THE PROBLEM = Go through the records and show each line where the word "Roson" occurs.

SUPPLIED DATA =
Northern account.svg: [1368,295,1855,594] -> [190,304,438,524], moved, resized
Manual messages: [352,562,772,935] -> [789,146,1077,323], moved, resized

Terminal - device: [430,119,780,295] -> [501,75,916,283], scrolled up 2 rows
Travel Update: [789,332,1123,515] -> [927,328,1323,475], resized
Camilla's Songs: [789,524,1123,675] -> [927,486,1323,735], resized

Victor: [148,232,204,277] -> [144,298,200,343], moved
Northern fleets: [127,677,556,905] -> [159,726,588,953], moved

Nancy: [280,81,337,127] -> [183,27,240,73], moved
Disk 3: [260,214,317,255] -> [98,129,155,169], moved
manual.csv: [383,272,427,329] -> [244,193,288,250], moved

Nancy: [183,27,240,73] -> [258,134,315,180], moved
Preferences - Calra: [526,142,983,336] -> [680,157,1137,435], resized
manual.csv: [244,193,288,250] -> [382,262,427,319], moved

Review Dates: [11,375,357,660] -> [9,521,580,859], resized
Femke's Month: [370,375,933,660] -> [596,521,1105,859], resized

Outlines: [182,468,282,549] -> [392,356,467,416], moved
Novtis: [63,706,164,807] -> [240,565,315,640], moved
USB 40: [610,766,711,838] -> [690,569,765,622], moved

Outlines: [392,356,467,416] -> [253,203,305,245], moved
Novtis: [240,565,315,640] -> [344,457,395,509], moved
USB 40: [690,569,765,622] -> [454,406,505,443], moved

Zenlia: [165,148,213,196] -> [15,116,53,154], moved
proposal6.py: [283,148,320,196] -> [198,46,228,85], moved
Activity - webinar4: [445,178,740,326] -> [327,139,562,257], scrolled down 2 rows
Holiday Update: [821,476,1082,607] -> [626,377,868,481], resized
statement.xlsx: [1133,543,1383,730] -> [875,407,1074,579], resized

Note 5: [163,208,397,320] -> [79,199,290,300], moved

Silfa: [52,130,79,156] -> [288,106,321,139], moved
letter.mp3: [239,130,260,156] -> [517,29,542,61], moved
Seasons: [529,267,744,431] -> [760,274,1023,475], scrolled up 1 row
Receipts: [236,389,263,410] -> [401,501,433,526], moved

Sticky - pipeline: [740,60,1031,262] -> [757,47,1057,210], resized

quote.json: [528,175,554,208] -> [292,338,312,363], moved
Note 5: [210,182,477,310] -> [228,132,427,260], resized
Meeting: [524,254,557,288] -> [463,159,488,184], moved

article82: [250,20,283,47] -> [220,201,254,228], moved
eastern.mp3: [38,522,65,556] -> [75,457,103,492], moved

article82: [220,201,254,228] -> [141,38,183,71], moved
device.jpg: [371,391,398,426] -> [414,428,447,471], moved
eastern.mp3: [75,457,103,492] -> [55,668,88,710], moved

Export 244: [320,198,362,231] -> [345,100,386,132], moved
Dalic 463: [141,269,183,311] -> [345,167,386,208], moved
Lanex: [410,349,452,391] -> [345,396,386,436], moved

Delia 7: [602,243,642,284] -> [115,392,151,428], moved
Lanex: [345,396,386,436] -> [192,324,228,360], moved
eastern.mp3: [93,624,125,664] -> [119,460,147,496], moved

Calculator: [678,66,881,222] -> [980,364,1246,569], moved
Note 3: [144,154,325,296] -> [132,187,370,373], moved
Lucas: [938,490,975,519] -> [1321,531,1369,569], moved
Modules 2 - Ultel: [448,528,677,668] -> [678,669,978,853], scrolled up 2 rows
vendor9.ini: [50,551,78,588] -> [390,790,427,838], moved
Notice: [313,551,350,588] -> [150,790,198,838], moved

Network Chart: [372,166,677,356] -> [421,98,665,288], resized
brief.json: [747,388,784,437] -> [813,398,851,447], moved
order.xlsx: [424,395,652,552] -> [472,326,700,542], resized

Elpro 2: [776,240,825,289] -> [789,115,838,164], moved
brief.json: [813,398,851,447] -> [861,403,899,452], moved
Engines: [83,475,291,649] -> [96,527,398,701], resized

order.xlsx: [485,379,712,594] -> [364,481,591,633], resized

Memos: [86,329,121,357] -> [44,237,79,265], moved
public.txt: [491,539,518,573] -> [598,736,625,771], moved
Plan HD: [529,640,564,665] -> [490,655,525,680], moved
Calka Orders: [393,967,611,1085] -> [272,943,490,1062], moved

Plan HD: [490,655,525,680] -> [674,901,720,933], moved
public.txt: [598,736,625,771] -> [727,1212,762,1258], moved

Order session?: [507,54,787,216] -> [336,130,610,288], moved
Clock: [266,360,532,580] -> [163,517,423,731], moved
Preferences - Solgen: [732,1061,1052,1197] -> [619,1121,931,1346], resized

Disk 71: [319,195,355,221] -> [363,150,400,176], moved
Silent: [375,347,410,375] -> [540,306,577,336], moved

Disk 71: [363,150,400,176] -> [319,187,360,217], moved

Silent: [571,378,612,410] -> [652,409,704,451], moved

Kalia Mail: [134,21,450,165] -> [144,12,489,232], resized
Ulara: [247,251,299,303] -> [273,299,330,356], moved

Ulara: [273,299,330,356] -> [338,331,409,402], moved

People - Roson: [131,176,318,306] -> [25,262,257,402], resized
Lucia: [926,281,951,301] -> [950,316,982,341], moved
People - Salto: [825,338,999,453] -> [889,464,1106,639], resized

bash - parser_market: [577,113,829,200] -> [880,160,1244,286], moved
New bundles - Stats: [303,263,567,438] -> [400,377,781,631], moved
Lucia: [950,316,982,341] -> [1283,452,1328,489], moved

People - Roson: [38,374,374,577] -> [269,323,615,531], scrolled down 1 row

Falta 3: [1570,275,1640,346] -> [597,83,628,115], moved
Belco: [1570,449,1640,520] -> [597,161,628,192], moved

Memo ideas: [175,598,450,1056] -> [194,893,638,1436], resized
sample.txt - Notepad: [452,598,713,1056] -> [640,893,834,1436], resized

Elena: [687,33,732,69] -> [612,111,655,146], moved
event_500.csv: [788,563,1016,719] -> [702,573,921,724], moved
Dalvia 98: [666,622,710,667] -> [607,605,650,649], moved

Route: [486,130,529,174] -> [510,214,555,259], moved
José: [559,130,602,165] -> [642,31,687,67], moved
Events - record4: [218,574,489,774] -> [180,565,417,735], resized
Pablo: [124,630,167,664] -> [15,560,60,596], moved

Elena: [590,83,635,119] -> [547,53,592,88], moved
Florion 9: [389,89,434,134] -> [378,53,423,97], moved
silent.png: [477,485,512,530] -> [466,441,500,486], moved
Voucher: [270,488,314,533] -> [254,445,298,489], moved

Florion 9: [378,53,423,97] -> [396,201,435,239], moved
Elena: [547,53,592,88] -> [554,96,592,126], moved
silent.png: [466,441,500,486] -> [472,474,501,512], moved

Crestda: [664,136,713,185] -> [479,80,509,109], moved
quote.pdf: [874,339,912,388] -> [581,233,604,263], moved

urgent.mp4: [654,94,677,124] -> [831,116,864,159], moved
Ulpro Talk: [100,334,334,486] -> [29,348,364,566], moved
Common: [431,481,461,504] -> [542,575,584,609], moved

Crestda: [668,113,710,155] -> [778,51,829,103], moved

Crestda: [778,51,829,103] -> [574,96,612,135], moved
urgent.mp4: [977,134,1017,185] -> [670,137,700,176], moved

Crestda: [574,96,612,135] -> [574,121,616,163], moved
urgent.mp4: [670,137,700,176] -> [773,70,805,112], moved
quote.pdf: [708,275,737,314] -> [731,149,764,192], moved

ANSWER BOX =
People - Roson: [131,176,318,306] -> [25,262,257,402], resized
People - Roson: [38,374,374,577] -> [269,323,615,531], scrolled down 1 row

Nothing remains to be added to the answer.